DATA EXCERPT:

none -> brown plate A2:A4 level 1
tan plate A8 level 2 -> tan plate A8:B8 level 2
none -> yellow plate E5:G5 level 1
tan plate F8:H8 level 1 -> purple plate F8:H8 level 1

DESCRIPTION OF THE TASK:
Please retype the data, matching it exactly.

ANSWER SPACE:
none -> brown plate A2:A4 level 1
tan plate A8 level 2 -> tan plate A8:B8 level 2
none -> yellow plate E5:G5 level 1
tan plate F8:H8 level 1 -> purple plate F8:H8 level 1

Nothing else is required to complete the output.